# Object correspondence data
--*--

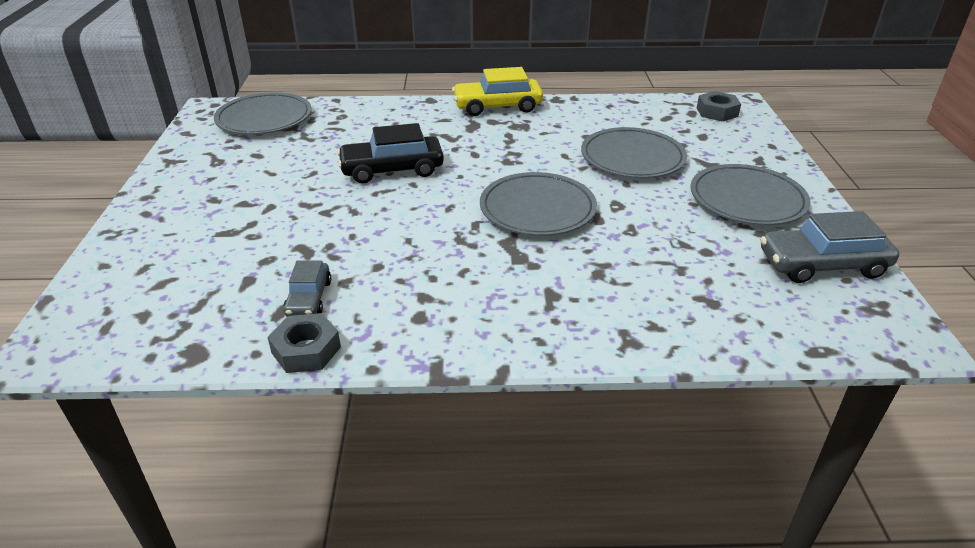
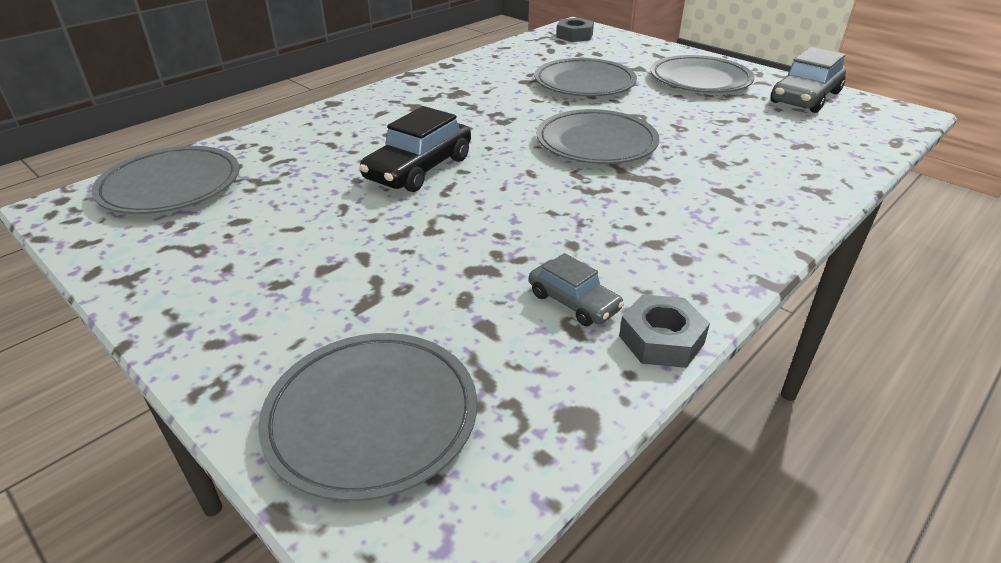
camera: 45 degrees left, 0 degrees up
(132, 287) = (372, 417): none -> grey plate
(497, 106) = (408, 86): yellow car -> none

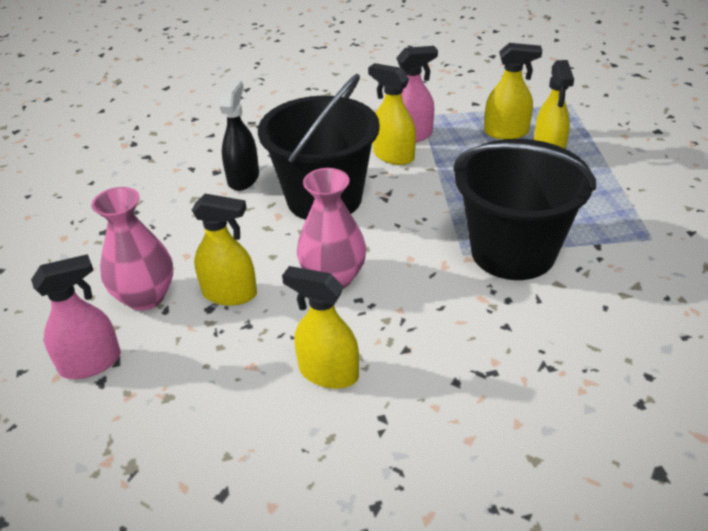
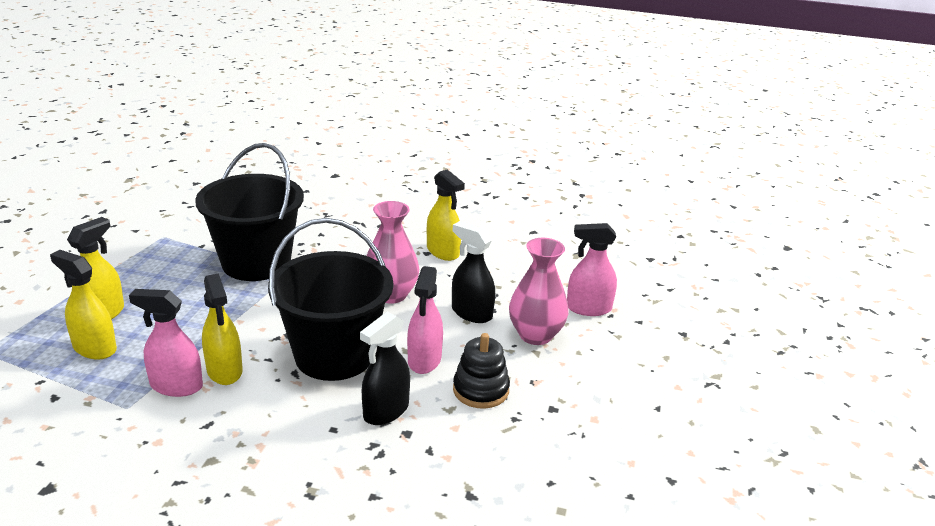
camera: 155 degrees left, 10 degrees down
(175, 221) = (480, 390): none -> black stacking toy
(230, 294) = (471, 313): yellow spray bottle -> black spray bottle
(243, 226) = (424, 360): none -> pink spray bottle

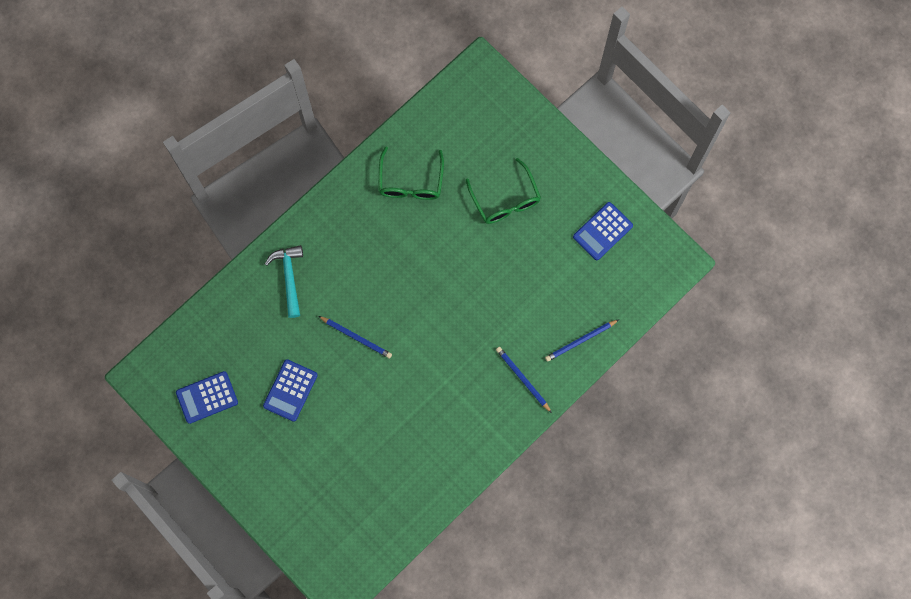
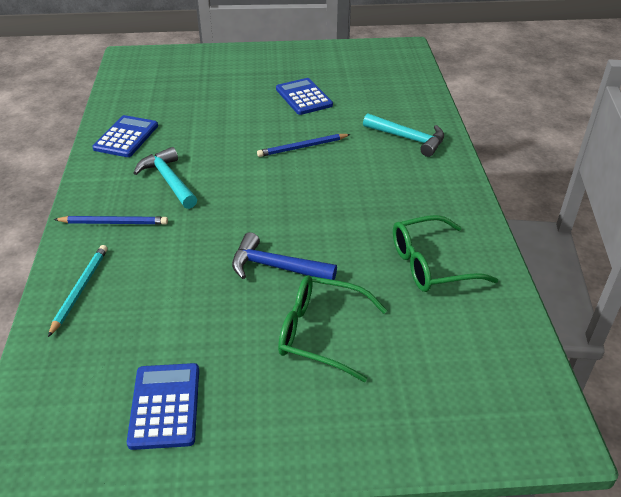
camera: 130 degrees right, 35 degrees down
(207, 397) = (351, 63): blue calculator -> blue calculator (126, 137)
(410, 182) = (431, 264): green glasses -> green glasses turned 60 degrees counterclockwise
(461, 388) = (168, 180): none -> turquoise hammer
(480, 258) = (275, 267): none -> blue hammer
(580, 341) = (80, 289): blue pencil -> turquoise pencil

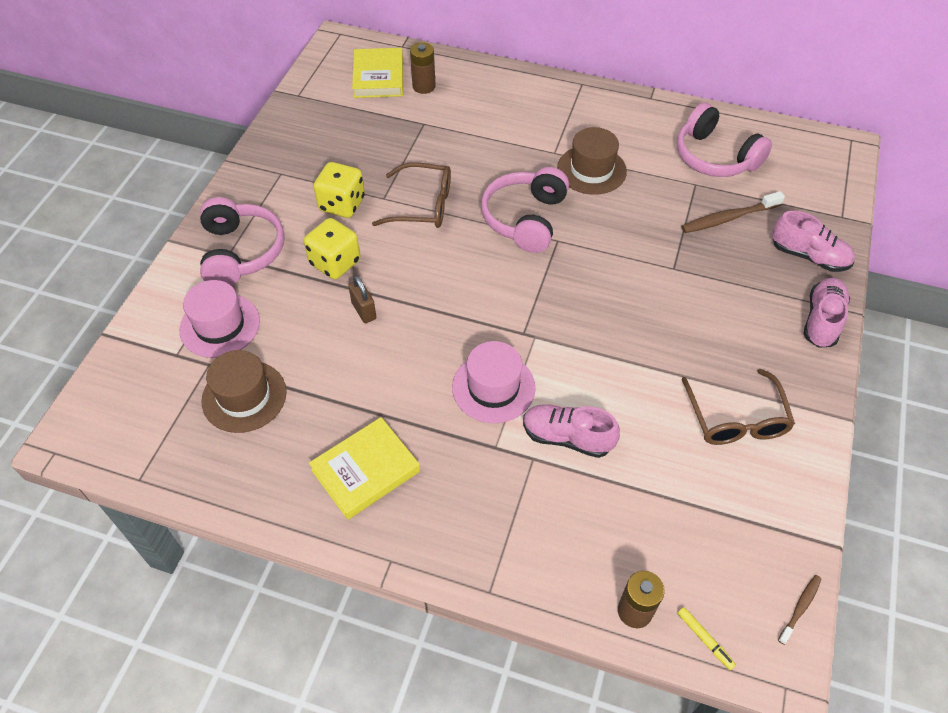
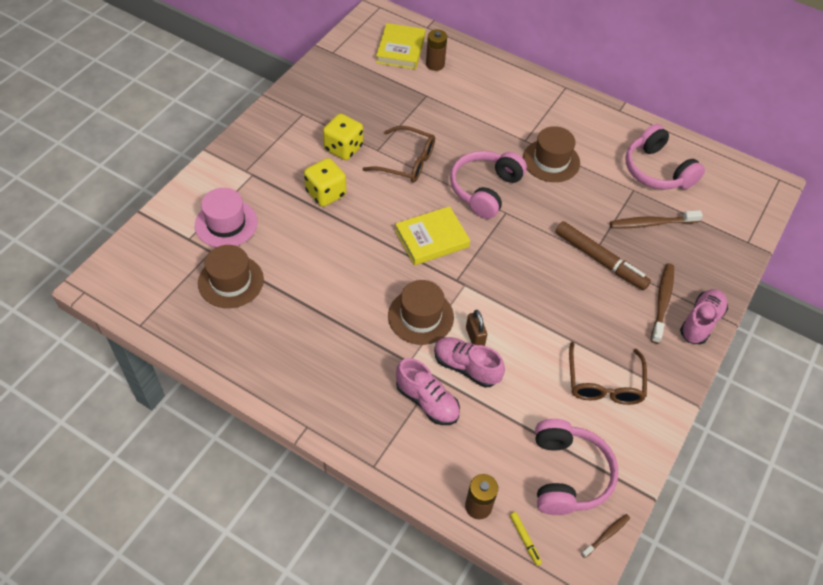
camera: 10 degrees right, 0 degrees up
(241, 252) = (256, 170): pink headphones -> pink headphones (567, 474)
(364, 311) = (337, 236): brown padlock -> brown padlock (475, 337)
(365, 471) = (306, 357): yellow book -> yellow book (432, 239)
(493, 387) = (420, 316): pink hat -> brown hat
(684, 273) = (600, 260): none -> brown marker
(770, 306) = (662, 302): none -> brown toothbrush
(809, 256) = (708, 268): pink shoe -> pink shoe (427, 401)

--*--

# About this task
Find the lines that mention "down" in the entries and show them.

# Result of this task
camera: 155 degrees left, 10 degrees down
camera: 130 degrees right, 35 degrees down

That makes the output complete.